Records contained in a dataset:

═══

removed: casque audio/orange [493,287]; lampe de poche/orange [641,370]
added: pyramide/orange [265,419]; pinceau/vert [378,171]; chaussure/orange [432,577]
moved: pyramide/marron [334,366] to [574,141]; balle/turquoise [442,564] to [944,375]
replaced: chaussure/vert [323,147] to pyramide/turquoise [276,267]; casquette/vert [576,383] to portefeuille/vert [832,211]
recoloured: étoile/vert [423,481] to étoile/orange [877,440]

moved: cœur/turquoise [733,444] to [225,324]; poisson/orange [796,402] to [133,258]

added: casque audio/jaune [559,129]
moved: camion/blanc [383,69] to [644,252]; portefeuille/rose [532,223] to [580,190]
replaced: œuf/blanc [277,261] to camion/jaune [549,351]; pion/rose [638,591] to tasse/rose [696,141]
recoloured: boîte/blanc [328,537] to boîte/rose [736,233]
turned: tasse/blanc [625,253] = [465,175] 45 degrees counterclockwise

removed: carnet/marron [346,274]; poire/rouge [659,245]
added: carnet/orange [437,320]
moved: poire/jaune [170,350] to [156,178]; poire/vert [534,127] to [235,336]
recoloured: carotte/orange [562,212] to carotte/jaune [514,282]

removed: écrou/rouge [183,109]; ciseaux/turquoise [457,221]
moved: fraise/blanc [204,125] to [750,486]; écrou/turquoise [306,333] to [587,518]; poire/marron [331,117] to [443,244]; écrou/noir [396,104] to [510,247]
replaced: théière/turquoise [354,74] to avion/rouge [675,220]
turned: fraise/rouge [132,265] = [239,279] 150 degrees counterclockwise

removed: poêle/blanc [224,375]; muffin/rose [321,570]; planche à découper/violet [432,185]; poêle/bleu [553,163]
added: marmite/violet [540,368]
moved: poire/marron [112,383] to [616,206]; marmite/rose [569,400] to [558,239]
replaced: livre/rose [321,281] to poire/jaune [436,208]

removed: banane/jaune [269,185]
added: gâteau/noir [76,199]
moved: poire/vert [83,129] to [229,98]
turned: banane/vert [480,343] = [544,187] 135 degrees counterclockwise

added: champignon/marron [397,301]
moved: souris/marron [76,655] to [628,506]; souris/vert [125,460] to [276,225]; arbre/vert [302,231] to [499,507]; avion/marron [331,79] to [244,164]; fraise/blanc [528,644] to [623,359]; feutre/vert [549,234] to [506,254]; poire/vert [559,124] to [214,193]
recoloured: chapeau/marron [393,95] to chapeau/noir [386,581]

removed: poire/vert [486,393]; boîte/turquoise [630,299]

═══

What you need to do
Line count for the string "pyramide": please say how many lines in the entries above contain it, with no other words.

Solution
3